**What the task asks**
Your task is to copy every record exactly.
##############################
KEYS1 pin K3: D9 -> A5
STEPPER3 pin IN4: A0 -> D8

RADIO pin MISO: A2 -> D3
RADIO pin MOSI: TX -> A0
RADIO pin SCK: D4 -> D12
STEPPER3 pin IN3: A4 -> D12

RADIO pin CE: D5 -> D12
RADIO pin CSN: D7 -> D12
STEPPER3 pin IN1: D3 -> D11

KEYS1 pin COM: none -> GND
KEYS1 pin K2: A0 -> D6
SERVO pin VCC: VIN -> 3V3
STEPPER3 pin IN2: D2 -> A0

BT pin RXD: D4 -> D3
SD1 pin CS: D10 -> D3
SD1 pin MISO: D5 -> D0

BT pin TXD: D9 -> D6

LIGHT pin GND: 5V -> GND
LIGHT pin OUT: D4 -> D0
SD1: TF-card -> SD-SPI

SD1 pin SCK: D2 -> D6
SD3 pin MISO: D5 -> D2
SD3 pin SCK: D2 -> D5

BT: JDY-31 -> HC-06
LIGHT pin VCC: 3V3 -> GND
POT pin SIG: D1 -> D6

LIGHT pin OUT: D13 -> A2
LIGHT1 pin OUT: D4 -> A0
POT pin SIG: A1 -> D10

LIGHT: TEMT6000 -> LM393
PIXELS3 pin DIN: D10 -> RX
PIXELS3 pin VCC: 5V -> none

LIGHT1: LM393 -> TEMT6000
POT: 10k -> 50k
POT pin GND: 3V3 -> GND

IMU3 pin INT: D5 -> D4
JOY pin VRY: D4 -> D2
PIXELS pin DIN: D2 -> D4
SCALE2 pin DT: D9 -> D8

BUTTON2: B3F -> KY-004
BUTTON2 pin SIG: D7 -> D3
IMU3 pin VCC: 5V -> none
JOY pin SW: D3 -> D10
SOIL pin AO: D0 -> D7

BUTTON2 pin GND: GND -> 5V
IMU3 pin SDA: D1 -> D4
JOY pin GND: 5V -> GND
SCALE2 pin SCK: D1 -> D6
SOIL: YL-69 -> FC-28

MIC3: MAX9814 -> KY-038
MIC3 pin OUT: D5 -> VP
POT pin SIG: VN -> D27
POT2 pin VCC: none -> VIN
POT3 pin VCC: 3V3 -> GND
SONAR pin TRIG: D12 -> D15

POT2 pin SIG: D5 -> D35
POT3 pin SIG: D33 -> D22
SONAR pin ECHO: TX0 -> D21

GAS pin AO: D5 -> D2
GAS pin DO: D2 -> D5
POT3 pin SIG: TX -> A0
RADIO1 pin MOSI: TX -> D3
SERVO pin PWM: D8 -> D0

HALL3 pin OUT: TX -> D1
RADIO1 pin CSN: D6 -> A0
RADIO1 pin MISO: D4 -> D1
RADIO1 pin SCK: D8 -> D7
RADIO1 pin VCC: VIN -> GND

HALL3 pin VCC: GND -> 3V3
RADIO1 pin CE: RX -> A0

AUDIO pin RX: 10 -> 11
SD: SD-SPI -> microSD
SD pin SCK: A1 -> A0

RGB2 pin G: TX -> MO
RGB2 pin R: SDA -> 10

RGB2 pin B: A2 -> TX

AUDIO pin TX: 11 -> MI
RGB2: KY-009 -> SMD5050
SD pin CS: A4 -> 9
##############################
**Exercise output**
KEYS1 pin K3: D9 -> A5
STEPPER3 pin IN4: A0 -> D8

RADIO pin MISO: A2 -> D3
RADIO pin MOSI: TX -> A0
RADIO pin SCK: D4 -> D12
STEPPER3 pin IN3: A4 -> D12

RADIO pin CE: D5 -> D12
RADIO pin CSN: D7 -> D12
STEPPER3 pin IN1: D3 -> D11

KEYS1 pin COM: none -> GND
KEYS1 pin K2: A0 -> D6
SERVO pin VCC: VIN -> 3V3
STEPPER3 pin IN2: D2 -> A0

BT pin RXD: D4 -> D3
SD1 pin CS: D10 -> D3
SD1 pin MISO: D5 -> D0

BT pin TXD: D9 -> D6

LIGHT pin GND: 5V -> GND
LIGHT pin OUT: D4 -> D0
SD1: TF-card -> SD-SPI

SD1 pin SCK: D2 -> D6
SD3 pin MISO: D5 -> D2
SD3 pin SCK: D2 -> D5

BT: JDY-31 -> HC-06
LIGHT pin VCC: 3V3 -> GND
POT pin SIG: D1 -> D6

LIGHT pin OUT: D13 -> A2
LIGHT1 pin OUT: D4 -> A0
POT pin SIG: A1 -> D10

LIGHT: TEMT6000 -> LM393
PIXELS3 pin DIN: D10 -> RX
PIXELS3 pin VCC: 5V -> none

LIGHT1: LM393 -> TEMT6000
POT: 10k -> 50k
POT pin GND: 3V3 -> GND

IMU3 pin INT: D5 -> D4
JOY pin VRY: D4 -> D2
PIXELS pin DIN: D2 -> D4
SCALE2 pin DT: D9 -> D8

BUTTON2: B3F -> KY-004
BUTTON2 pin SIG: D7 -> D3
IMU3 pin VCC: 5V -> none
JOY pin SW: D3 -> D10
SOIL pin AO: D0 -> D7

BUTTON2 pin GND: GND -> 5V
IMU3 pin SDA: D1 -> D4
JOY pin GND: 5V -> GND
SCALE2 pin SCK: D1 -> D6
SOIL: YL-69 -> FC-28

MIC3: MAX9814 -> KY-038
MIC3 pin OUT: D5 -> VP
POT pin SIG: VN -> D27
POT2 pin VCC: none -> VIN
POT3 pin VCC: 3V3 -> GND
SONAR pin TRIG: D12 -> D15

POT2 pin SIG: D5 -> D35
POT3 pin SIG: D33 -> D22
SONAR pin ECHO: TX0 -> D21

GAS pin AO: D5 -> D2
GAS pin DO: D2 -> D5
POT3 pin SIG: TX -> A0
RADIO1 pin MOSI: TX -> D3
SERVO pin PWM: D8 -> D0

HALL3 pin OUT: TX -> D1
RADIO1 pin CSN: D6 -> A0
RADIO1 pin MISO: D4 -> D1
RADIO1 pin SCK: D8 -> D7
RADIO1 pin VCC: VIN -> GND

HALL3 pin VCC: GND -> 3V3
RADIO1 pin CE: RX -> A0

AUDIO pin RX: 10 -> 11
SD: SD-SPI -> microSD
SD pin SCK: A1 -> A0

RGB2 pin G: TX -> MO
RGB2 pin R: SDA -> 10

RGB2 pin B: A2 -> TX

AUDIO pin TX: 11 -> MI
RGB2: KY-009 -> SMD5050
SD pin CS: A4 -> 9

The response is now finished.